▸ Exercise:
Copy all the lines of the data that include the word "brick".

▸ Task inputs:
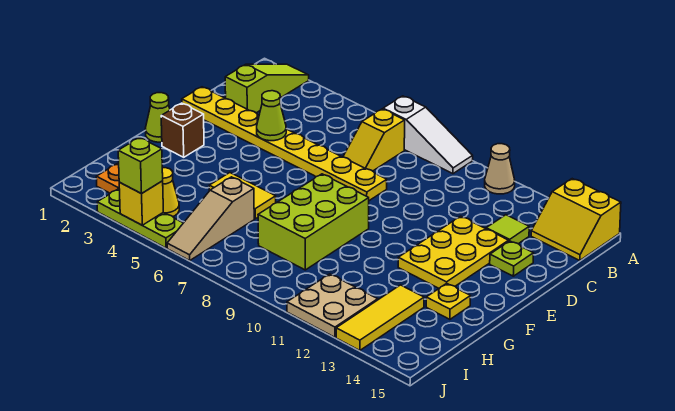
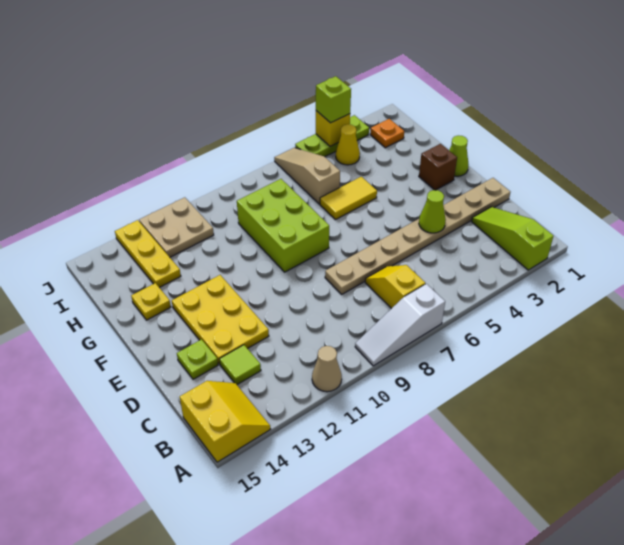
lime slope A2:C2 level 1 top C -> lime slope A2:C2 level 1 top A
yellow slope A14:B15 level 1 top A -> yellow slope A14:B15 level 1 top 15
yellow plate D1:D8 level 1 -> tan plate D1:D8 level 1
yellow tile H13:J13 level 1 -> yellow plate H13:J13 level 1

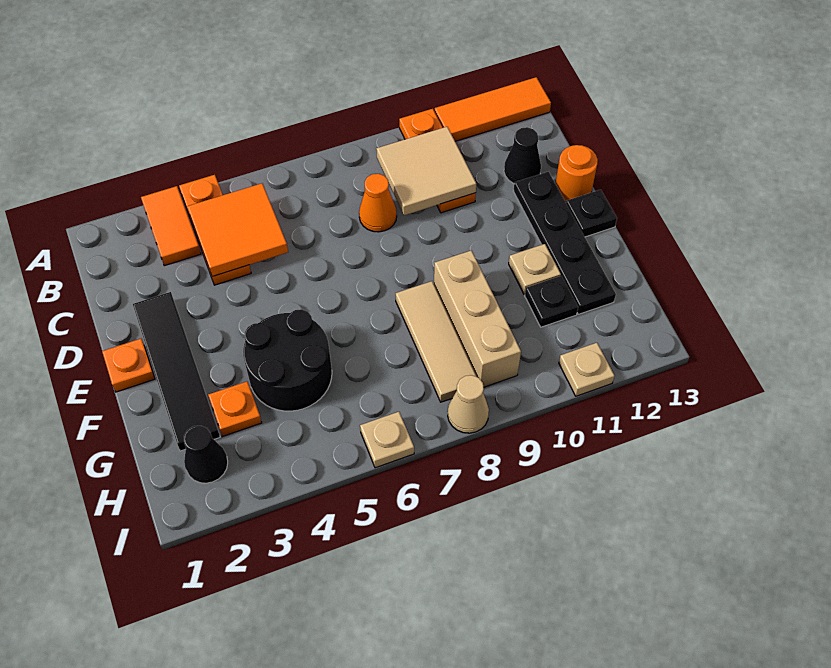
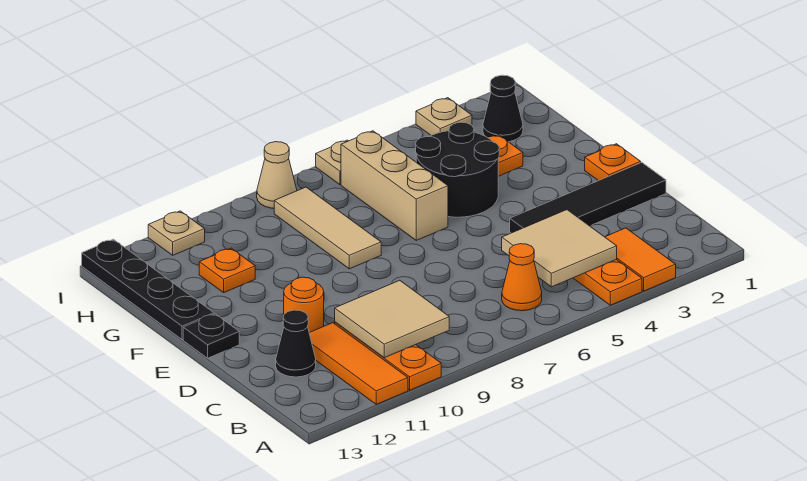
orange tile A11:A13 level 1 -> orange tile A11:C11 level 1
orange tile B4:C5 level 2 -> tan tile B4:C5 level 2
orange cone C8 level 1 -> orange cone B6 level 1
black tile D2:G2 level 1 -> black tile D1:D4 level 1
black plate D12:G12 level 1 -> black plate F13:I13 level 1
orange round brick D13 level 1 -> orange round brick D11 level 1
tan brick F9:H9 level 1 -> tan brick F6:H6 level 1
tan plate F11 level 1 -> tan plate I3 level 1
black plate G11 level 1 -> orange plate G11 level 1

▸ Result:
orange round brick D13 level 1 -> orange round brick D11 level 1
tan brick F9:H9 level 1 -> tan brick F6:H6 level 1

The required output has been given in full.